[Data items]
★ ★ ★ ★
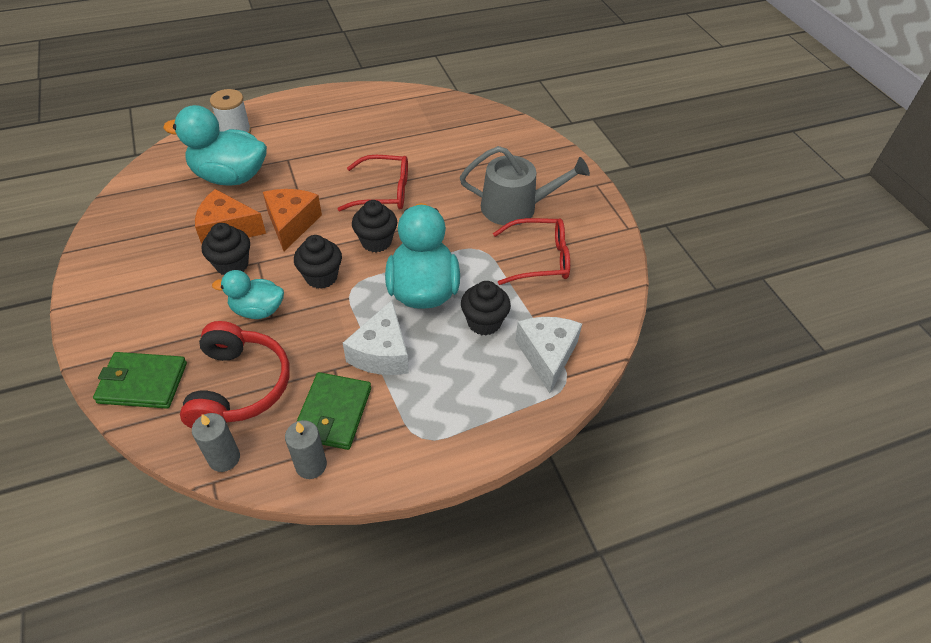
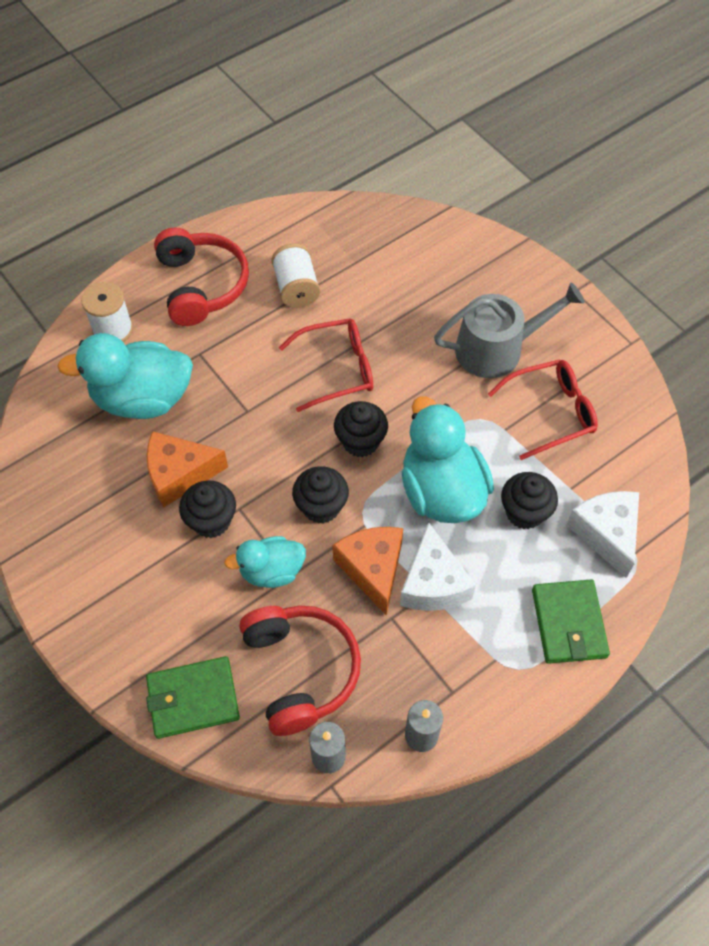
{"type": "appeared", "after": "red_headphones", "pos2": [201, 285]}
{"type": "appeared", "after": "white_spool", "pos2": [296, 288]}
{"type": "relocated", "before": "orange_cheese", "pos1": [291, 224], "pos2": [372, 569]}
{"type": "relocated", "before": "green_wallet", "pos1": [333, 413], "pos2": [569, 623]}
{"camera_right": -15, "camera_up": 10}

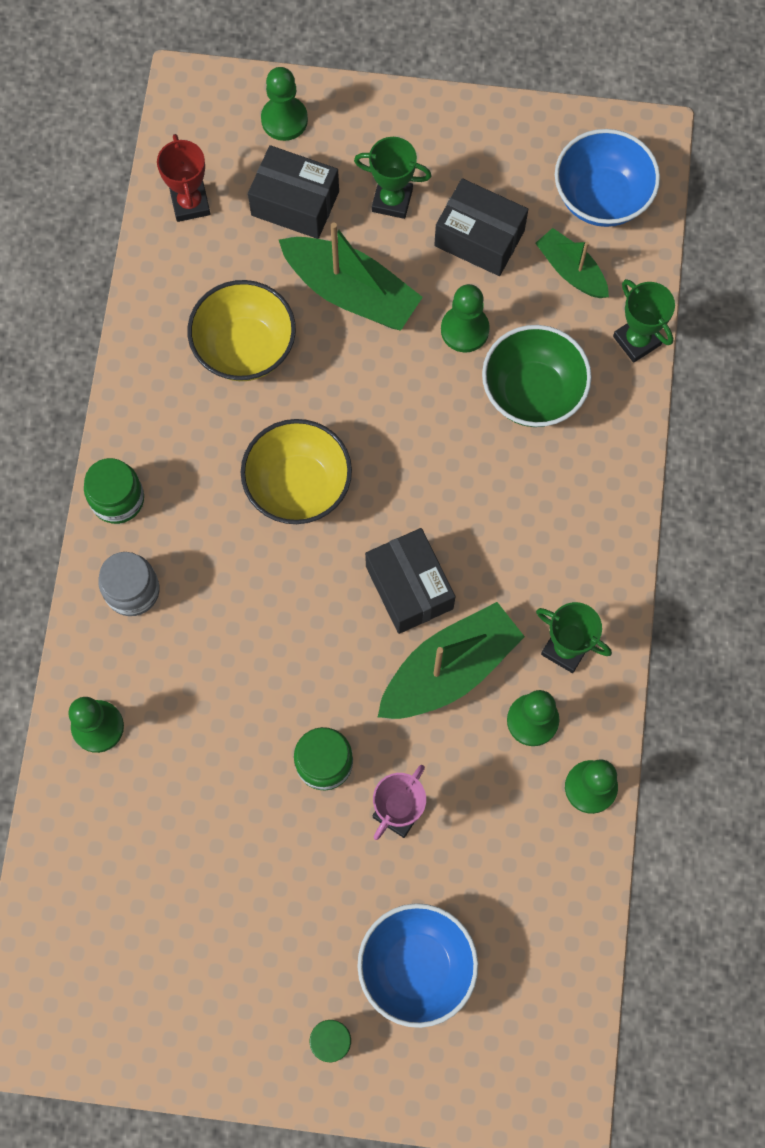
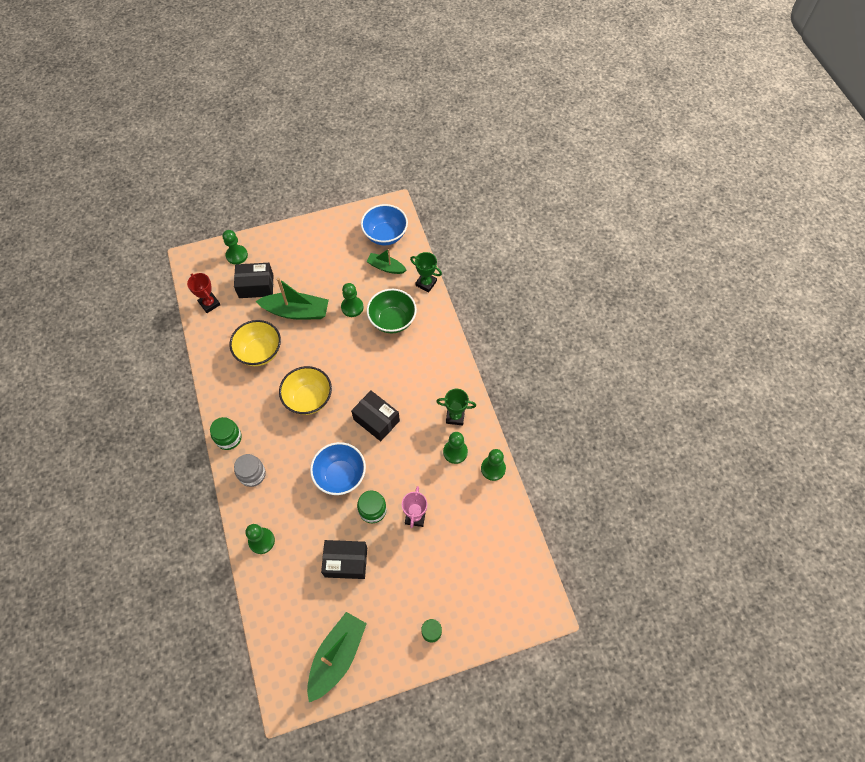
{"type": "missing", "before": "green_trophy", "pos1": [392, 200]}
{"type": "relocated", "before": "blue_bowl", "pos1": [416, 967], "pos2": [340, 475]}
{"type": "relocated", "before": "green_boat", "pos1": [449, 669], "pos2": [337, 656]}
{"type": "relocated", "before": "black_box", "pos1": [479, 238], "pos2": [346, 562]}
{"camera_right": -25, "camera_up": -10}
★ ★ ★ ★
Aim of the task: Among the lines above, find those with the word "appeared". Copy them.

Exercise output:
{"type": "appeared", "after": "red_headphones", "pos2": [201, 285]}
{"type": "appeared", "after": "white_spool", "pos2": [296, 288]}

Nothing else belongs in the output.